Problem to work on =>
Leaving out the pictures, restate each record below word for word.

[Scene change data]
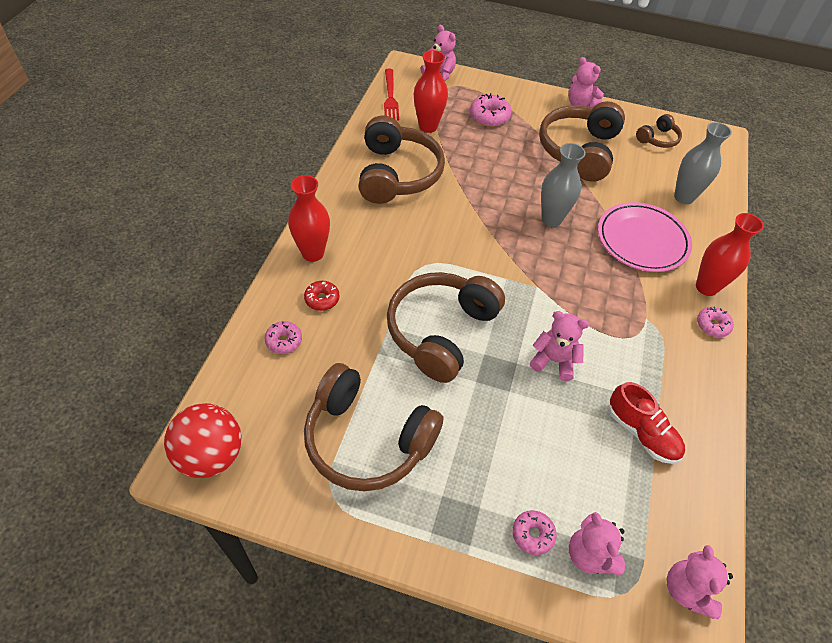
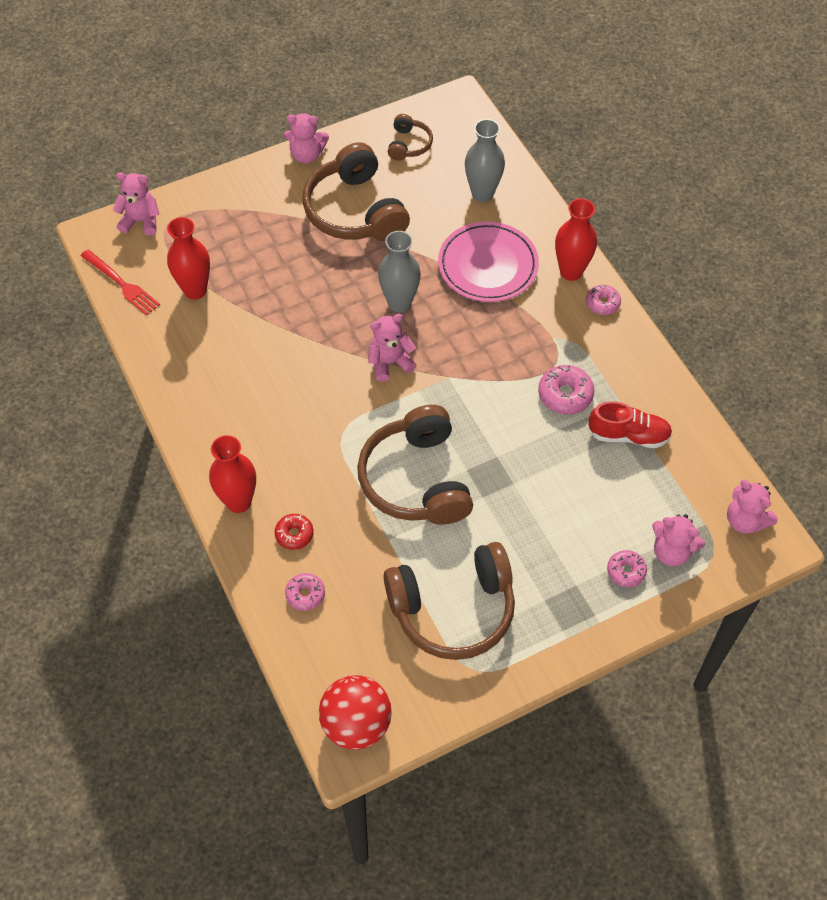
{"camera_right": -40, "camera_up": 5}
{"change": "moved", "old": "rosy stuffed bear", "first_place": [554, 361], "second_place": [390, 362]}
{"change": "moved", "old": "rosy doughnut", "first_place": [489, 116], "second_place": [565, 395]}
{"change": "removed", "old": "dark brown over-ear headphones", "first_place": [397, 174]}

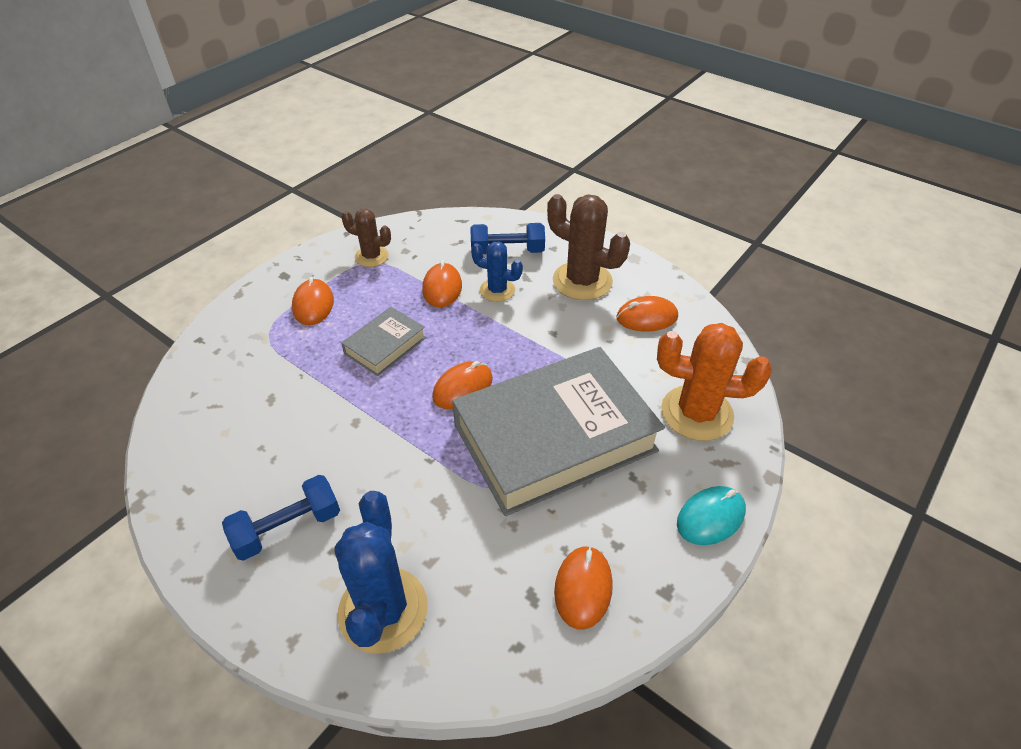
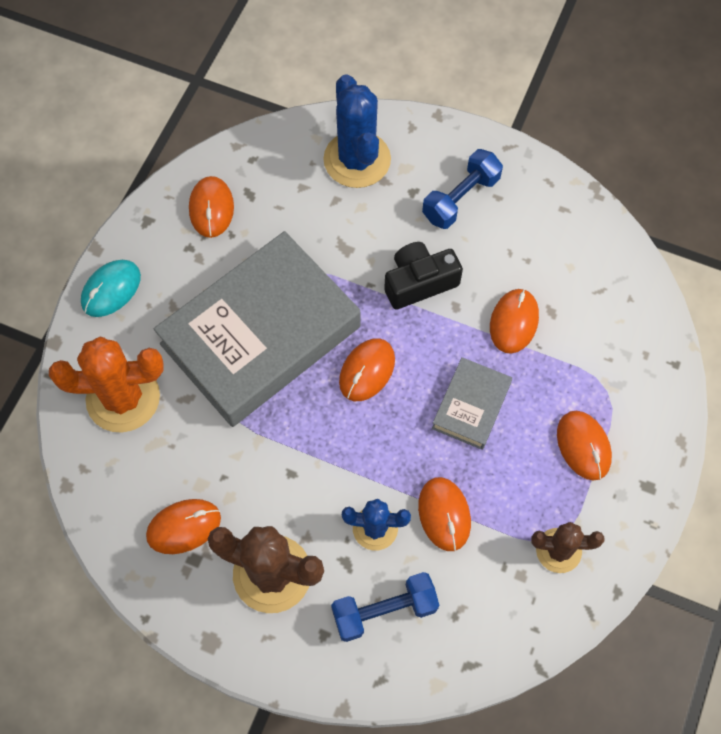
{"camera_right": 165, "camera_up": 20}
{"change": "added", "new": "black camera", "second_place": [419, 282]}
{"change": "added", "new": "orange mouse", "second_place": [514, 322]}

Exercise answer =>
{"camera_right": -40, "camera_up": 5}
{"change": "moved", "old": "rosy stuffed bear", "first_place": [554, 361], "second_place": [390, 362]}
{"change": "moved", "old": "rosy doughnut", "first_place": [489, 116], "second_place": [565, 395]}
{"change": "removed", "old": "dark brown over-ear headphones", "first_place": [397, 174]}

{"camera_right": 165, "camera_up": 20}
{"change": "added", "new": "black camera", "second_place": [419, 282]}
{"change": "added", "new": "orange mouse", "second_place": [514, 322]}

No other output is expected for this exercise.